— Set problem —
Copy the lines below verbatim, starting at the line containing "Write the LilyPond" and continuing through the line containing "fis''4 gis''4 |", both included.

— Records supplied —
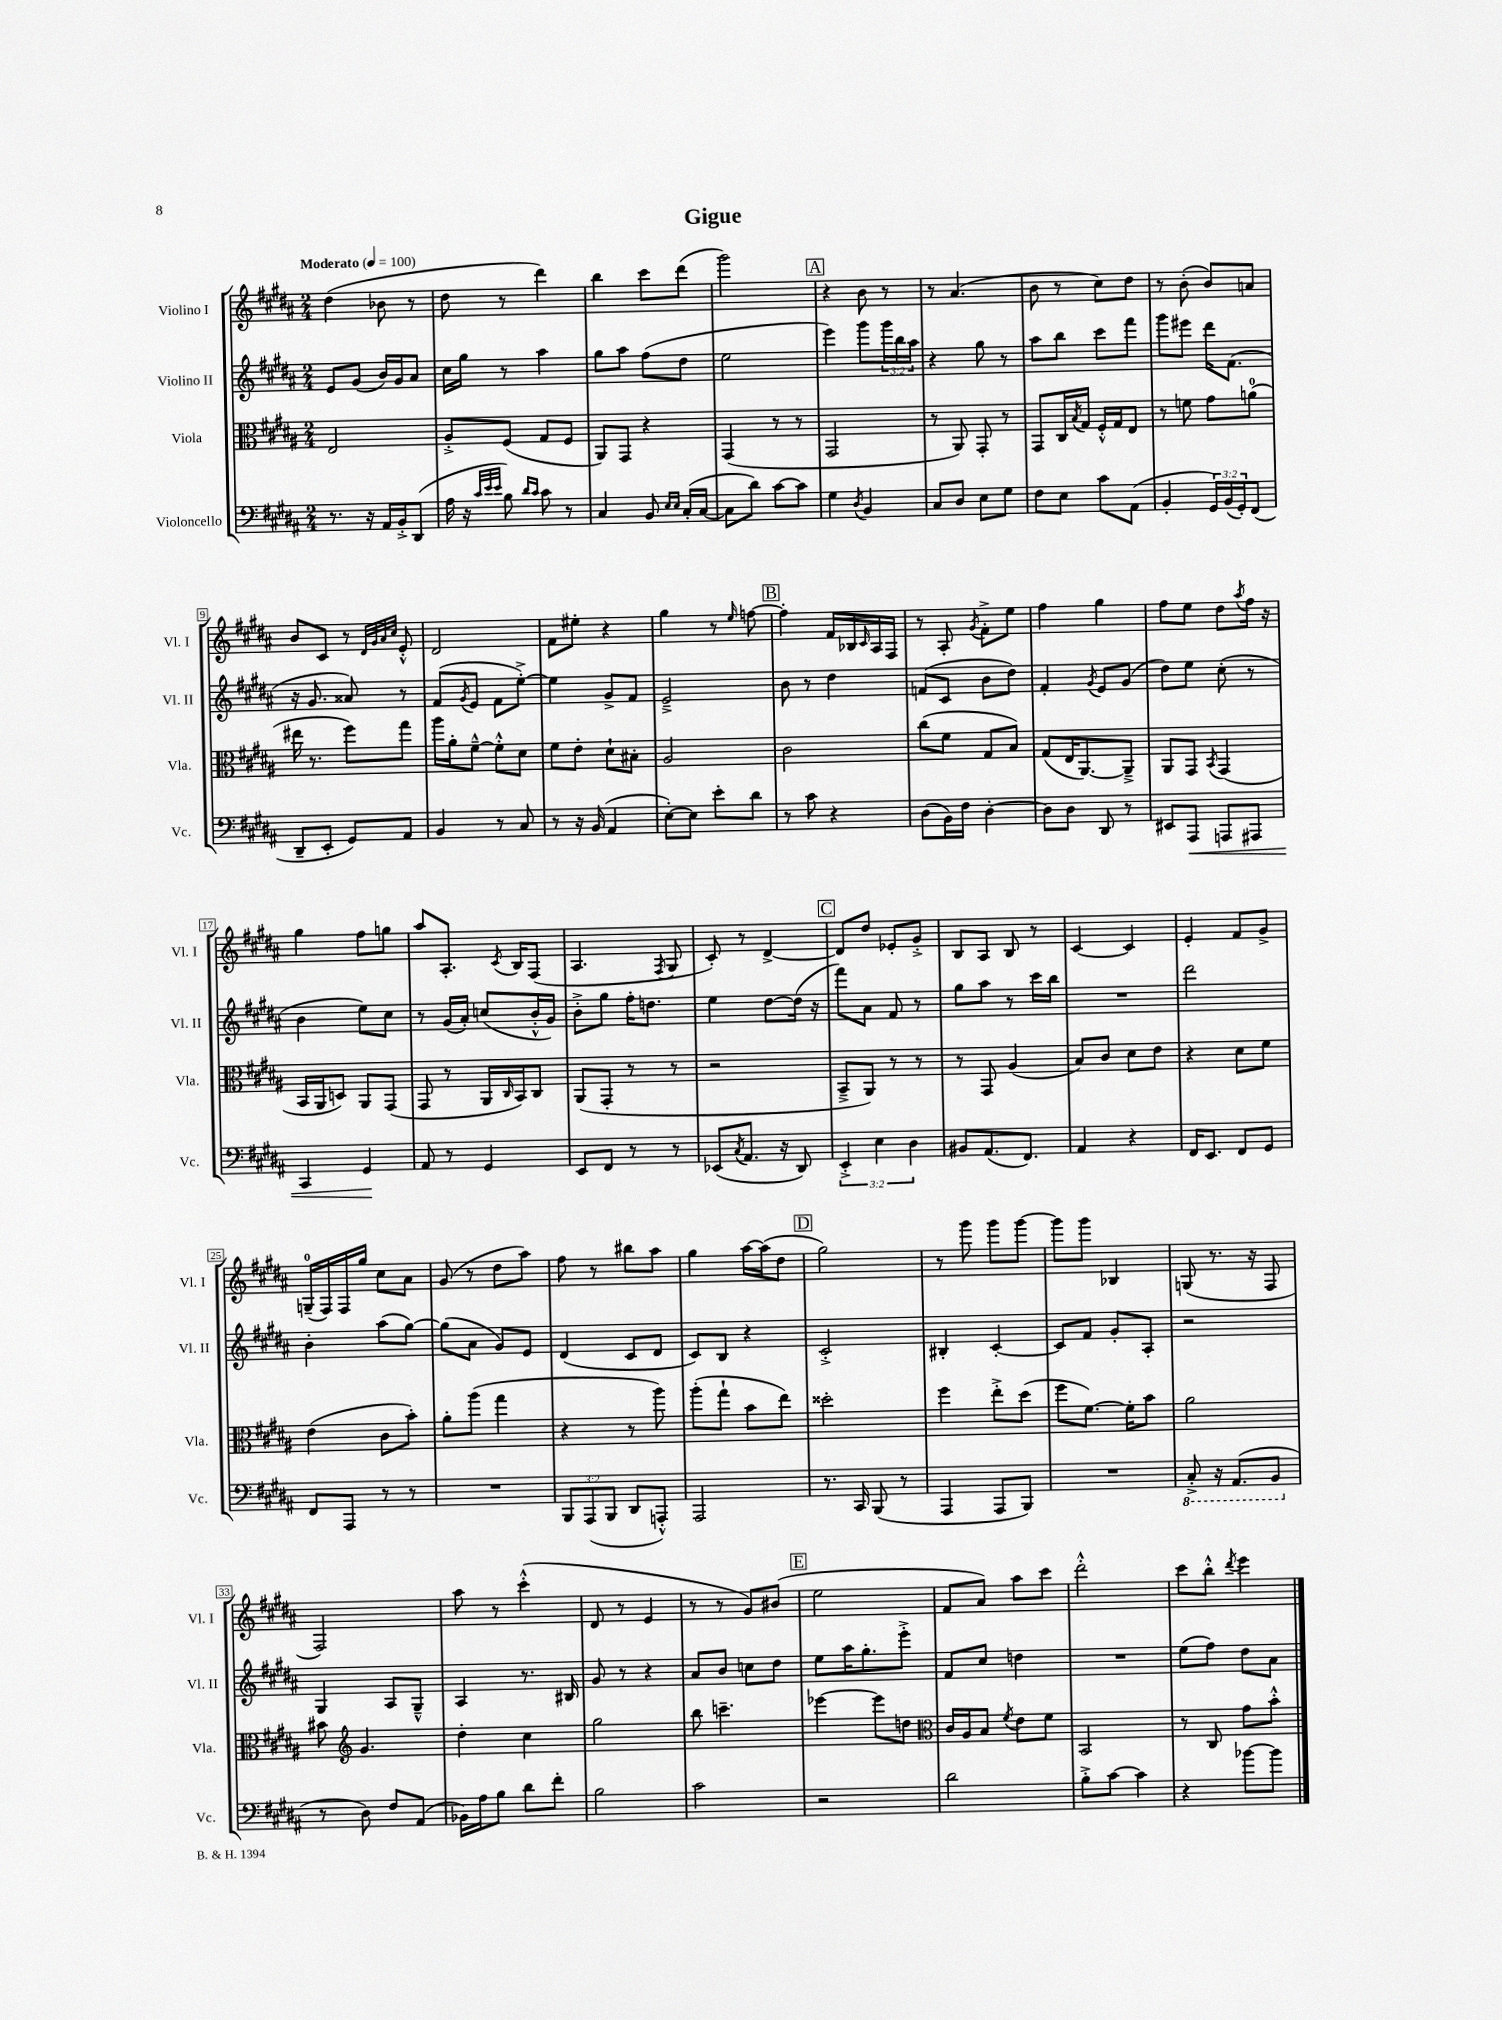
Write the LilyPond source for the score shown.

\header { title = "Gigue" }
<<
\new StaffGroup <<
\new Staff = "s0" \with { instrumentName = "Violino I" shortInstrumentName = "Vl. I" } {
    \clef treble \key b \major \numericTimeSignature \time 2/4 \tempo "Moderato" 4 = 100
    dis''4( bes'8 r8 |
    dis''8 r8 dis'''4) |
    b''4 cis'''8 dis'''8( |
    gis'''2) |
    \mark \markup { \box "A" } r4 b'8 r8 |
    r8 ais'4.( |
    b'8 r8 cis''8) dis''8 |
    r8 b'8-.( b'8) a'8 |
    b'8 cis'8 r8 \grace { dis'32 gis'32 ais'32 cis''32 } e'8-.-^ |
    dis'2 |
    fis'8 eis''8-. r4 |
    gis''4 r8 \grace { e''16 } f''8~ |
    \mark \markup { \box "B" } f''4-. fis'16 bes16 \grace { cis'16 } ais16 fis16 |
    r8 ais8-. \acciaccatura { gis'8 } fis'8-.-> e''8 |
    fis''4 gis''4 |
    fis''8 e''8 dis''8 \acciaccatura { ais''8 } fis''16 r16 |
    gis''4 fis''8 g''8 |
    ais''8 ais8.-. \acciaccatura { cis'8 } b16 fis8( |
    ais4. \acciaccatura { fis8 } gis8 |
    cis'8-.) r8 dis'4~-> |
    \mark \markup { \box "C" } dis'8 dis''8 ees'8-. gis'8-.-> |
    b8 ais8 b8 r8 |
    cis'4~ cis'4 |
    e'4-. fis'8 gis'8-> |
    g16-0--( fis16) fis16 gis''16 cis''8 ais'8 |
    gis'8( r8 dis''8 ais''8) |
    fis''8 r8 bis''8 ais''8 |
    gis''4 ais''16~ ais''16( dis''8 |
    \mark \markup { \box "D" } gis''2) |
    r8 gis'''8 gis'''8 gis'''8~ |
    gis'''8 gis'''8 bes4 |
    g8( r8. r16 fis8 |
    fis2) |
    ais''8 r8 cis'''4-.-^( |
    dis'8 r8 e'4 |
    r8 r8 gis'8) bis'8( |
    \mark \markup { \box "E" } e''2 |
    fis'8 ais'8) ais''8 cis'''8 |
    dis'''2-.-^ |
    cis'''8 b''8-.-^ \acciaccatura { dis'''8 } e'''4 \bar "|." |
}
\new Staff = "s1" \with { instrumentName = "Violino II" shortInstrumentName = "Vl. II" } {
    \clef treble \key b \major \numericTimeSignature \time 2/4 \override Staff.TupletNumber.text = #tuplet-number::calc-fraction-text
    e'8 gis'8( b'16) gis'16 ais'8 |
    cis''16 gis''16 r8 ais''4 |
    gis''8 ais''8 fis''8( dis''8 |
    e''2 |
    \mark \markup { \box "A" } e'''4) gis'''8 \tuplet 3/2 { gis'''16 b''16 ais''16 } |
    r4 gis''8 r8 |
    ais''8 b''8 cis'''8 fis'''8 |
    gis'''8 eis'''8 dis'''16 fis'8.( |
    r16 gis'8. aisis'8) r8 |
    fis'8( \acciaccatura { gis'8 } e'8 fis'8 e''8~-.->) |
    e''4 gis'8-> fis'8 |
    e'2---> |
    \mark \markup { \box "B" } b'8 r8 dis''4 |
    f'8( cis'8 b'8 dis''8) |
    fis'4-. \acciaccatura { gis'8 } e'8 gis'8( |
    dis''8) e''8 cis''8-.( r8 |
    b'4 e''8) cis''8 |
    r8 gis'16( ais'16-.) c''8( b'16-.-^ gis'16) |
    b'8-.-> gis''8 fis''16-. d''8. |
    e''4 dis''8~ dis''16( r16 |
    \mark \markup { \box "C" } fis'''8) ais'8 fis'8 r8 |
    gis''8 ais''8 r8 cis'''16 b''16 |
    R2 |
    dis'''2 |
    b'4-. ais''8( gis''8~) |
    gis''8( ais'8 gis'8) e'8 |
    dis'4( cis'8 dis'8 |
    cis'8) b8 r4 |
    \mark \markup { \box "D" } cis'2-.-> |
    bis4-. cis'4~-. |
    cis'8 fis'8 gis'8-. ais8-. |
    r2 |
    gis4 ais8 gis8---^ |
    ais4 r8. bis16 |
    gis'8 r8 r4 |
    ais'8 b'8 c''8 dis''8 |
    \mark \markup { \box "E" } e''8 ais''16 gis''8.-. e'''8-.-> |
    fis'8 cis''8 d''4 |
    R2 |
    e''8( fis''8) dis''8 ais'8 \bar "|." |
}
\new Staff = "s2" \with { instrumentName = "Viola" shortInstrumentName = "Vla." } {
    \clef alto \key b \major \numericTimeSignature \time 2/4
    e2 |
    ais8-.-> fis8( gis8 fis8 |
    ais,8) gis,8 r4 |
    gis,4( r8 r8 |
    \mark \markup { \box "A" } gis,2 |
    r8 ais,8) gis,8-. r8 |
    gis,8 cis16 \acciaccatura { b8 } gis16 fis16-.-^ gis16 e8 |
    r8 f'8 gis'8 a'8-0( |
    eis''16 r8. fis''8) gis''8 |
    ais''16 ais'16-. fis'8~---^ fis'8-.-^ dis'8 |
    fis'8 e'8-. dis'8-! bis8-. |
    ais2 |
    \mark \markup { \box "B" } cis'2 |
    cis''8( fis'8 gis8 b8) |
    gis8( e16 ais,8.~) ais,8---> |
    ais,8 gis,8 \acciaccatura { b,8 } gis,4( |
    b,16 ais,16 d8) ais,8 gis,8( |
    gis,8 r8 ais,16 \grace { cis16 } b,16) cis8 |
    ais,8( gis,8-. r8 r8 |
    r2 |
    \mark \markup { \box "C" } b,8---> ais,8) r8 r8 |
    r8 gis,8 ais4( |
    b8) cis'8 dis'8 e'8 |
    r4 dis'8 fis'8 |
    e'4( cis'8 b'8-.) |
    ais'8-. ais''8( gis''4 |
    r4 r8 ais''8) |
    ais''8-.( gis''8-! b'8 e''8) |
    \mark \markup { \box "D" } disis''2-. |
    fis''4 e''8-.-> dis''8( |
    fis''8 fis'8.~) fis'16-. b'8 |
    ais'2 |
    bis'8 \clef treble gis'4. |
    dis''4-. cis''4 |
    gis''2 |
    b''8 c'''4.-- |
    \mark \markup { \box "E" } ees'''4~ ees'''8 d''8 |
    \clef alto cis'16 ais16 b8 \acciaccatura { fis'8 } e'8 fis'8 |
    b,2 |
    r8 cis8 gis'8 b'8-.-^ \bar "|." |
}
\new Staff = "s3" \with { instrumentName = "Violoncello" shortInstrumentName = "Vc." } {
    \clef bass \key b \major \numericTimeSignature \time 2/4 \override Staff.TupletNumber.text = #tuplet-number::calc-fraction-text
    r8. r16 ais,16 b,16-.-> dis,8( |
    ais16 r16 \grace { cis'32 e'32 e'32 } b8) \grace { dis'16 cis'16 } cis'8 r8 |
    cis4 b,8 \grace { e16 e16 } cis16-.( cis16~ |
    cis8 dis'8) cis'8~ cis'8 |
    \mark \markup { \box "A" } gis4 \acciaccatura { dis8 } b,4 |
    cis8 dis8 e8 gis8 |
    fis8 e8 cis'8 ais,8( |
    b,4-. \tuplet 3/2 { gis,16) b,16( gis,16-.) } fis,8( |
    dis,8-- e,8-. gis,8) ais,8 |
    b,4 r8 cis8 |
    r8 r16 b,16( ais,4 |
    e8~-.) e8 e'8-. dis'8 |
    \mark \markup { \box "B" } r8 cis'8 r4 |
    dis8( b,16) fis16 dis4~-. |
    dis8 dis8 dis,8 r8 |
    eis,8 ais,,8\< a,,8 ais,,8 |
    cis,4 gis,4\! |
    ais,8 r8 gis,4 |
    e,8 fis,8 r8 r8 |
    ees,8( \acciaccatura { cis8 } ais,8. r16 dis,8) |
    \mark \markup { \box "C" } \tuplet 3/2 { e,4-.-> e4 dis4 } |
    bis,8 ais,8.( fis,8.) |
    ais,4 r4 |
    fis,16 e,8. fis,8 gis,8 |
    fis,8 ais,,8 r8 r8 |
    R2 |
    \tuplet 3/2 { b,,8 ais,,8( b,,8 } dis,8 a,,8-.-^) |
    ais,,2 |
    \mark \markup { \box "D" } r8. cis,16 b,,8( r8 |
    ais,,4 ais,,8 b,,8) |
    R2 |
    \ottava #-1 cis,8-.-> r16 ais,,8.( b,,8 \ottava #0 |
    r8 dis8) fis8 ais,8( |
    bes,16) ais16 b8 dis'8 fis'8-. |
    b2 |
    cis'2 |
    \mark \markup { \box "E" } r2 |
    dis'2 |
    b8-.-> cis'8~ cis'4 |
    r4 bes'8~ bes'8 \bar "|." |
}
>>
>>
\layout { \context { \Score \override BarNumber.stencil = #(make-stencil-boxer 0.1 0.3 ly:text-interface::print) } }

---

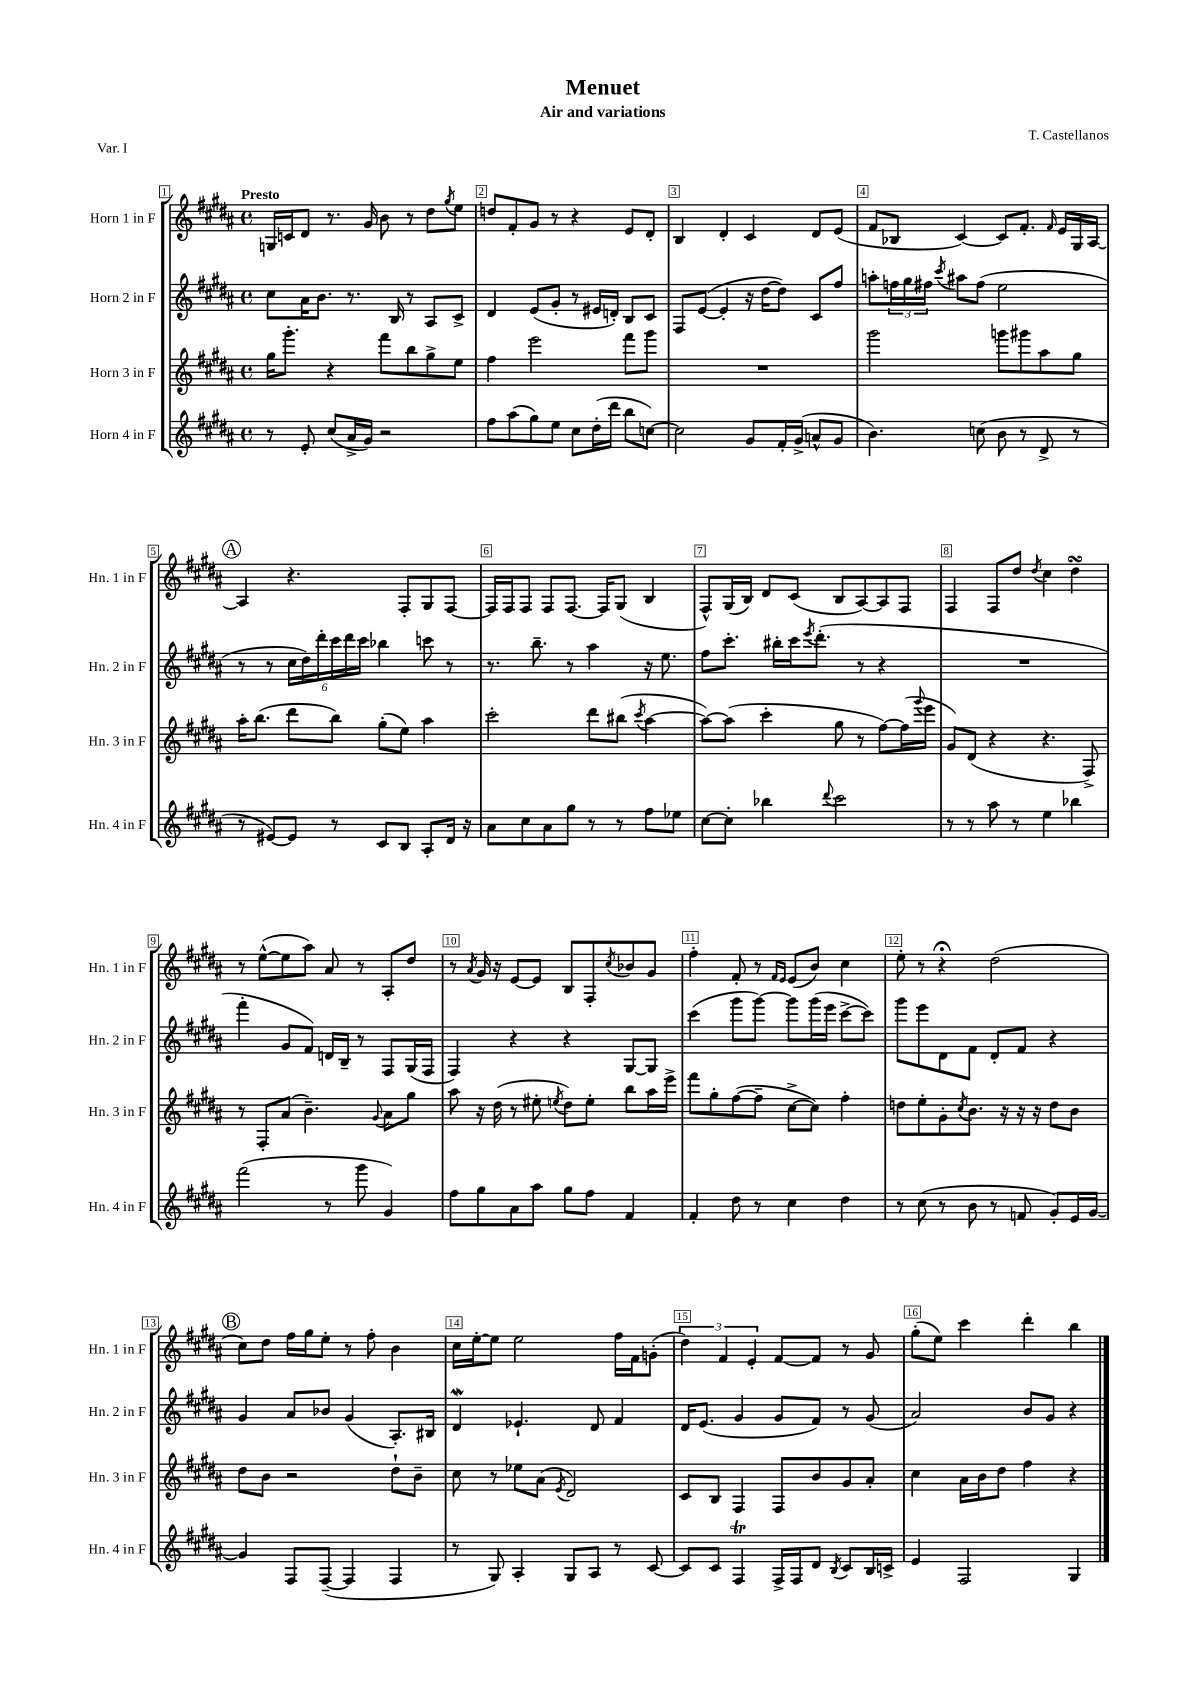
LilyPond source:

— Correct output —
Write the LilyPond source for the score shown.

\header { title = "Gigue" }
<<
\new StaffGroup <<
\new Staff = "s0" \with { instrumentName = "Violino I" shortInstrumentName = "Vl. I" } {
    \clef treble \key b \major \numericTimeSignature \time 2/4 \tempo "Moderato" 4 = 100
    dis''4( bes'8 r8 |
    dis''8 r8 dis'''4) |
    b''4 cis'''8 dis'''8( |
    gis'''2) |
    \mark \markup { \box "A" } r4 b'8 r8 |
    r8 ais'4.( |
    b'8 r8 cis''8) dis''8 |
    r8 b'8-.( b'8) a'8 |
    b'8 cis'8 r8 \grace { dis'32 gis'32 ais'32 cis''32 } e'8-.-^ |
    dis'2 |
    fis'8 eis''8-. r4 |
    gis''4 r8 \grace { e''16 } f''8~ |
    \mark \markup { \box "B" } f''4-. fis'16 bes16 \grace { cis'16 } ais16 fis16 |
    r8 ais8-. \acciaccatura { gis'8 } fis'8-.-> e''8 |
    fis''4 gis''4 |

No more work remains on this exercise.